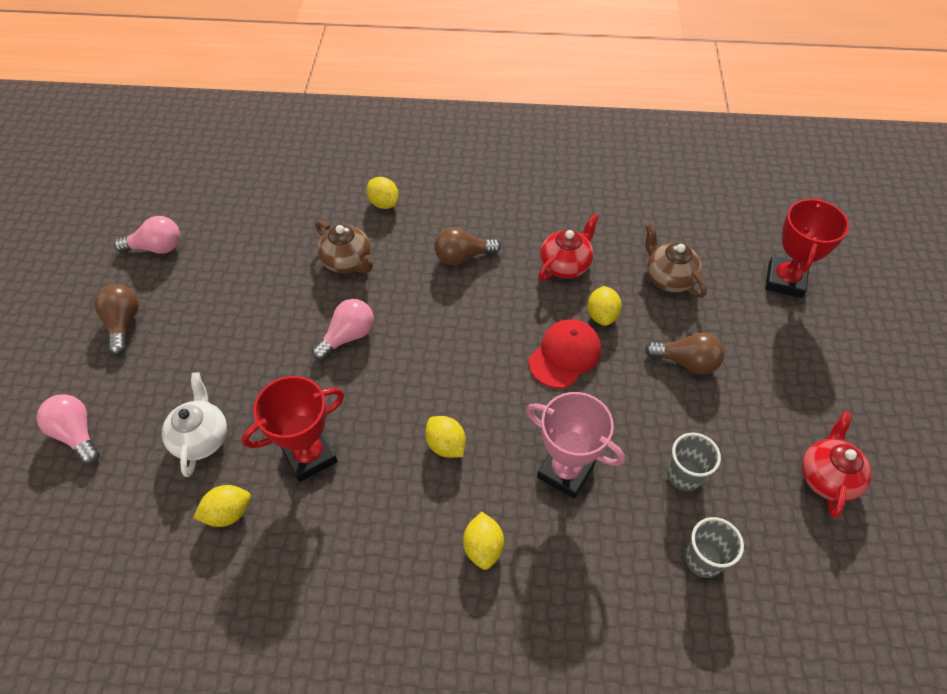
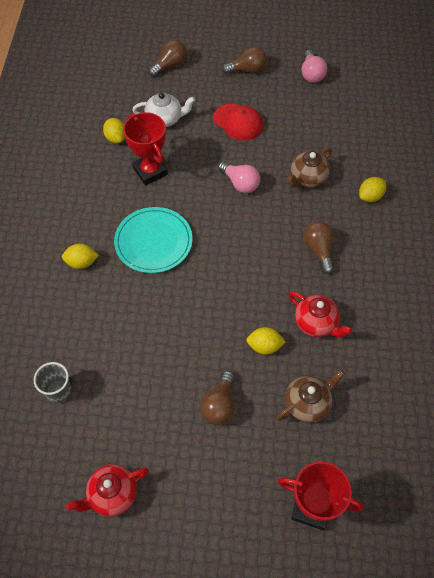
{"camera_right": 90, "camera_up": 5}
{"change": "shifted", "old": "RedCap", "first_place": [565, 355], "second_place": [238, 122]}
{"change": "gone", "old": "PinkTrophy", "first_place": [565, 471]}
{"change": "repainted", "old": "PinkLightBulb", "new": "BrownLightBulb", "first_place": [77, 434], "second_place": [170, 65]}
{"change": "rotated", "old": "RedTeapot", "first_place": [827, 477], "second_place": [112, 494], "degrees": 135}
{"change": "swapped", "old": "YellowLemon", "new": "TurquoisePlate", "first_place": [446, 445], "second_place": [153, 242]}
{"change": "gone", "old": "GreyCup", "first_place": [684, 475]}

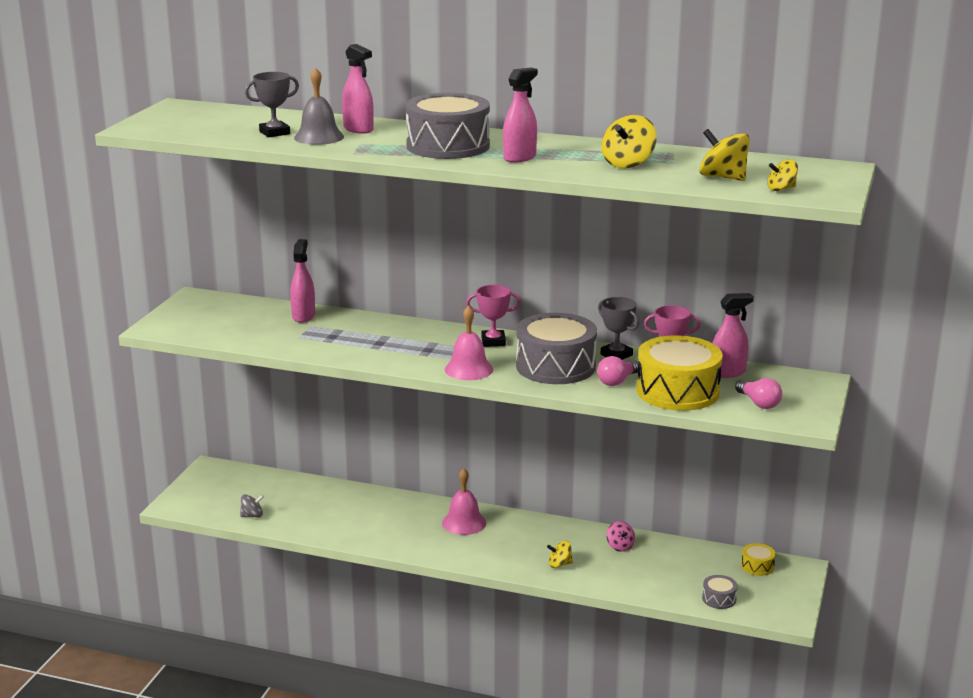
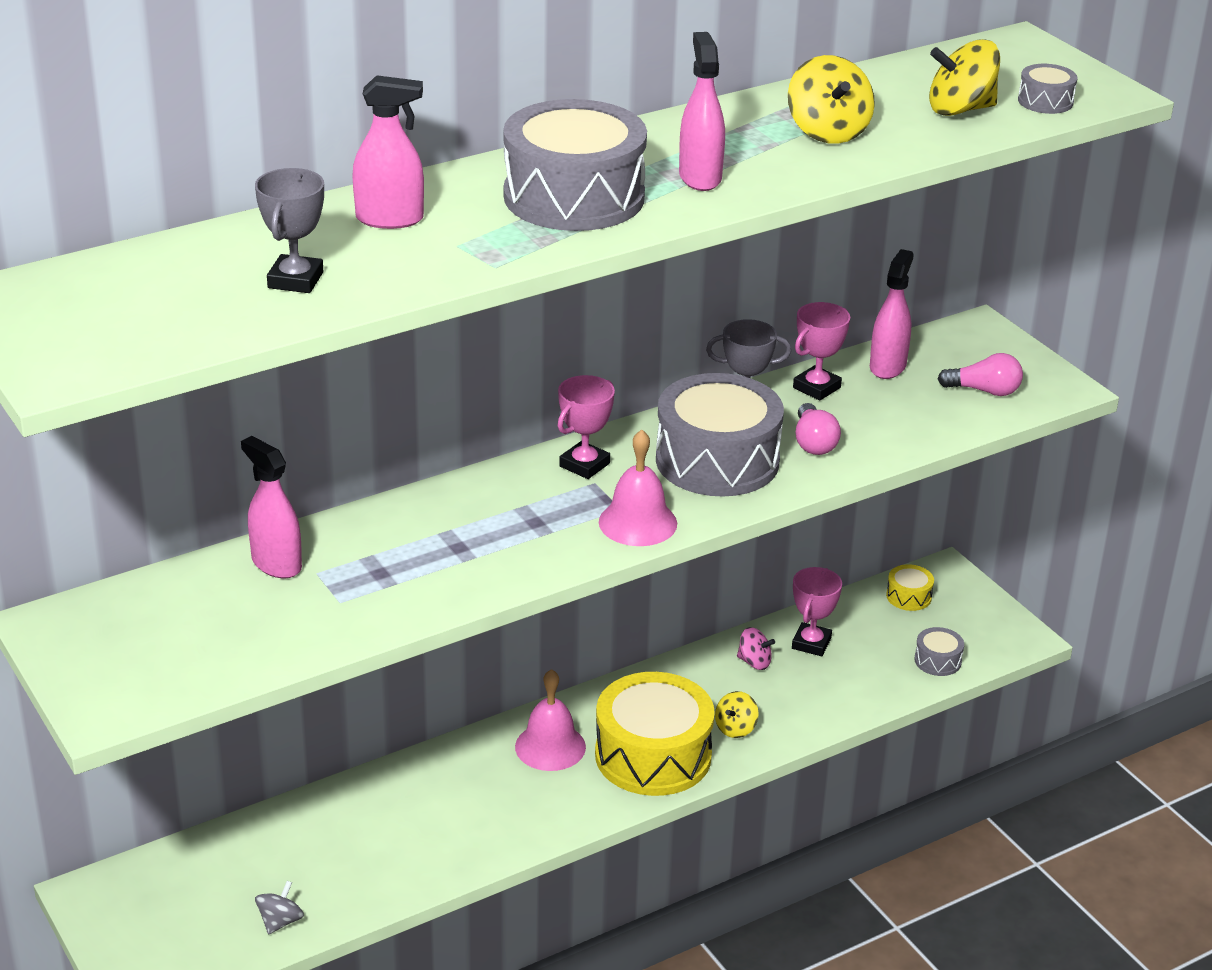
{"camera_right": -50, "camera_up": 10}
{"change": "gone", "old": "GreyBell", "first_place": [319, 137]}
{"change": "swapped", "old": "YellowSpinningTop", "new": "GreyDrum", "first_place": [781, 189], "second_place": [1045, 101]}
{"change": "shifted", "old": "YellowDrum", "first_place": [677, 391], "second_place": [653, 755]}
{"change": "new", "new": "PinkTrophy", "second_place": [811, 643]}

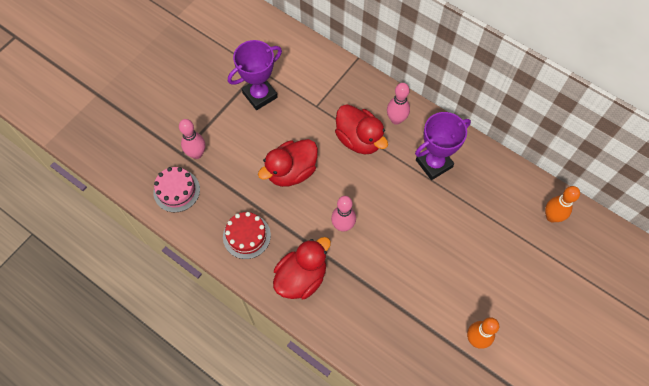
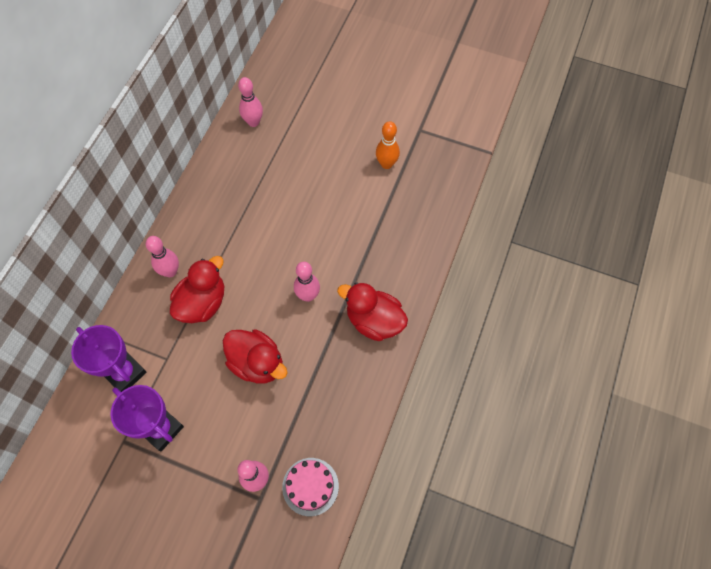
{"camera_right": -105, "camera_up": 0}
{"change": "shifted", "old": "PurpleTrophy", "first_place": [434, 163], "second_place": [125, 373]}
{"change": "repainted", "old": "OrangeBowlingPin", "new": "PinkBowlingPin", "first_place": [551, 217], "second_place": [253, 122]}
{"change": "gone", "old": "RedCake", "first_place": [246, 236]}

# WORK INSTRUCTION:
Give every line above again exactly, omitting whatever pictures appear.

# RESPONSE TO THE EXERCISE:
{"camera_right": 90, "camera_up": 5}
{"change": "shifted", "old": "RedCap", "first_place": [565, 355], "second_place": [238, 122]}
{"change": "gone", "old": "PinkTrophy", "first_place": [565, 471]}
{"change": "repainted", "old": "PinkLightBulb", "new": "BrownLightBulb", "first_place": [77, 434], "second_place": [170, 65]}
{"change": "rotated", "old": "RedTeapot", "first_place": [827, 477], "second_place": [112, 494], "degrees": 135}
{"change": "swapped", "old": "YellowLemon", "new": "TurquoisePlate", "first_place": [446, 445], "second_place": [153, 242]}
{"change": "gone", "old": "GreyCup", "first_place": [684, 475]}

{"camera_right": -50, "camera_up": 10}
{"change": "gone", "old": "GreyBell", "first_place": [319, 137]}
{"change": "swapped", "old": "YellowSpinningTop", "new": "GreyDrum", "first_place": [781, 189], "second_place": [1045, 101]}
{"change": "shifted", "old": "YellowDrum", "first_place": [677, 391], "second_place": [653, 755]}
{"change": "new", "new": "PinkTrophy", "second_place": [811, 643]}

{"camera_right": -105, "camera_up": 0}
{"change": "shifted", "old": "PurpleTrophy", "first_place": [434, 163], "second_place": [125, 373]}
{"change": "repainted", "old": "OrangeBowlingPin", "new": "PinkBowlingPin", "first_place": [551, 217], "second_place": [253, 122]}
{"change": "gone", "old": "RedCake", "first_place": [246, 236]}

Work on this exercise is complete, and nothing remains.